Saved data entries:
============================================================

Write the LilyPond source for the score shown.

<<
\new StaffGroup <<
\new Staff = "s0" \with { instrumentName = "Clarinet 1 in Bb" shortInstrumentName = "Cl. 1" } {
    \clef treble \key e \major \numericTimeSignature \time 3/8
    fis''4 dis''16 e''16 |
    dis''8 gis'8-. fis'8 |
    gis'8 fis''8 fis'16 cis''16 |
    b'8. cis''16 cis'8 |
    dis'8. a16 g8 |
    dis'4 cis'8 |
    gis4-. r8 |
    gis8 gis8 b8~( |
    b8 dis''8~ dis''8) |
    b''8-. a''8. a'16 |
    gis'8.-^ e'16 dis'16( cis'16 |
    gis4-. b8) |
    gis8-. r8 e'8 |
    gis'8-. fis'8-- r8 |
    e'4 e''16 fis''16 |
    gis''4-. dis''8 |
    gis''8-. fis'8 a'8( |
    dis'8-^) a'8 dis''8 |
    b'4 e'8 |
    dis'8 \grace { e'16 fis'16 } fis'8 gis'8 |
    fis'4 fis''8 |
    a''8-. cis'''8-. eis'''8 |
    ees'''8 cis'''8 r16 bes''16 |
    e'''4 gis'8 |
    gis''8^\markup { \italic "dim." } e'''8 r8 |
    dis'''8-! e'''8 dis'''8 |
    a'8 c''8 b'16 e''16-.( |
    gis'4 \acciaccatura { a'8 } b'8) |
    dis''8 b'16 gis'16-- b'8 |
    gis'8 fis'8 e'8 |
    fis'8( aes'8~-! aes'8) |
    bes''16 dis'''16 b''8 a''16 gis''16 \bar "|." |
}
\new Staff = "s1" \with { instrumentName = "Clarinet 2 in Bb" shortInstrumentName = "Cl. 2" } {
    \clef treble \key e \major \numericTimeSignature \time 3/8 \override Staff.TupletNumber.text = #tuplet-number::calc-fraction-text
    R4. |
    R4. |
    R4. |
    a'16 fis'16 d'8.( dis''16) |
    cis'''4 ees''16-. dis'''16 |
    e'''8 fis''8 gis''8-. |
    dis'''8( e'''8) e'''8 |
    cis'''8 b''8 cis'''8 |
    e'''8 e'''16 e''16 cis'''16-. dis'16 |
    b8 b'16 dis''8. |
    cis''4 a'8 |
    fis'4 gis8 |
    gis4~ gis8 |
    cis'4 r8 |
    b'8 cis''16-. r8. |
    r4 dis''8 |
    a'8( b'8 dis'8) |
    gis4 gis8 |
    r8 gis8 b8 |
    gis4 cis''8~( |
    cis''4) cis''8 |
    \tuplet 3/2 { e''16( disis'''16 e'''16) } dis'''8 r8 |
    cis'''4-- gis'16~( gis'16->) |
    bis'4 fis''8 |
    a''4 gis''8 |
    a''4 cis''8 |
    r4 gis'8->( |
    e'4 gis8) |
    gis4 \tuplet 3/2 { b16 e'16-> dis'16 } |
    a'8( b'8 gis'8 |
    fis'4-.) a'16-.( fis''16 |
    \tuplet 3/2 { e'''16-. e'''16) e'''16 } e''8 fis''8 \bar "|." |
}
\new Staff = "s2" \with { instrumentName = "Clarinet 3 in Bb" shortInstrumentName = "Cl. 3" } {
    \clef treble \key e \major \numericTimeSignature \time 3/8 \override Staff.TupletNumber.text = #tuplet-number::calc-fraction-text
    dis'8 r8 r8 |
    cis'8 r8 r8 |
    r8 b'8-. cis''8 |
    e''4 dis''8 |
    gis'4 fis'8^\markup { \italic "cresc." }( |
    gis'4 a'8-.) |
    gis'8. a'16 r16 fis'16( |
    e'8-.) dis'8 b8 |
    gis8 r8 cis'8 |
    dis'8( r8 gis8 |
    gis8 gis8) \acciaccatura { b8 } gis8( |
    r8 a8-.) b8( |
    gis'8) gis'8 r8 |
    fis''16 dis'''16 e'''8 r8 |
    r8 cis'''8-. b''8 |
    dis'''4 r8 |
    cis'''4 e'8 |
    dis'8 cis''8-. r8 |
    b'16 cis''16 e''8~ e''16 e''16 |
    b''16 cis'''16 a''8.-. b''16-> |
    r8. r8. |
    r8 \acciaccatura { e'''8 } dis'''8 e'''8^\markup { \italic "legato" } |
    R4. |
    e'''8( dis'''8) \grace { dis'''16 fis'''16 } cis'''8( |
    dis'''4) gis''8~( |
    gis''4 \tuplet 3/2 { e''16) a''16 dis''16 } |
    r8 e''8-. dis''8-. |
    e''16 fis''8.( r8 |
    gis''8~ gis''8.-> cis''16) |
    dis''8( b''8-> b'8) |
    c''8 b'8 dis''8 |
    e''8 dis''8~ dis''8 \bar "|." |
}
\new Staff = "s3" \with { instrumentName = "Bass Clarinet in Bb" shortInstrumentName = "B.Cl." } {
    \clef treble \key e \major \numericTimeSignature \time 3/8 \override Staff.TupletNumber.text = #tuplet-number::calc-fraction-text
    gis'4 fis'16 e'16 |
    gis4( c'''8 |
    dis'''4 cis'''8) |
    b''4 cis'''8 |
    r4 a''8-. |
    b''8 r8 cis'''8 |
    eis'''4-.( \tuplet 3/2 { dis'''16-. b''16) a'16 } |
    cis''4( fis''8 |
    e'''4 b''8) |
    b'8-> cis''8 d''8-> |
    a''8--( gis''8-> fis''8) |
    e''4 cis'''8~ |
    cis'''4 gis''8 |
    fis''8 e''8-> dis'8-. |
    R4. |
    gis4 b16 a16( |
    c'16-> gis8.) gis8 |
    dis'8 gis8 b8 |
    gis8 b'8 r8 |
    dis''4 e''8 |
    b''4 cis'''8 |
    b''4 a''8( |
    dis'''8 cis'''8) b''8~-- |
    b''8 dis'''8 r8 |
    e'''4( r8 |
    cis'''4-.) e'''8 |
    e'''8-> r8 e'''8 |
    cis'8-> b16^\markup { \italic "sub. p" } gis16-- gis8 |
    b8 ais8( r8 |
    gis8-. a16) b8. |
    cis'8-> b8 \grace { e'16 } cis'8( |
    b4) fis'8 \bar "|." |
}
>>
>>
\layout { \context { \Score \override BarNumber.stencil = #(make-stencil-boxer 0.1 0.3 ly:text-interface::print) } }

============================================================

_Exercise objective_
Locate every line in the records above that contains the string "shortInstrumentName", and copy each of those lines in full.

_Reply to the task_
\new Staff = "s0" \with { instrumentName = "Clarinet 1 in Bb" shortInstrumentName = "Cl. 1" } {
\new Staff = "s1" \with { instrumentName = "Clarinet 2 in Bb" shortInstrumentName = "Cl. 2" } {
\new Staff = "s2" \with { instrumentName = "Clarinet 3 in Bb" shortInstrumentName = "Cl. 3" } {
\new Staff = "s3" \with { instrumentName = "Bass Clarinet in Bb" shortInstrumentName = "B.Cl." } {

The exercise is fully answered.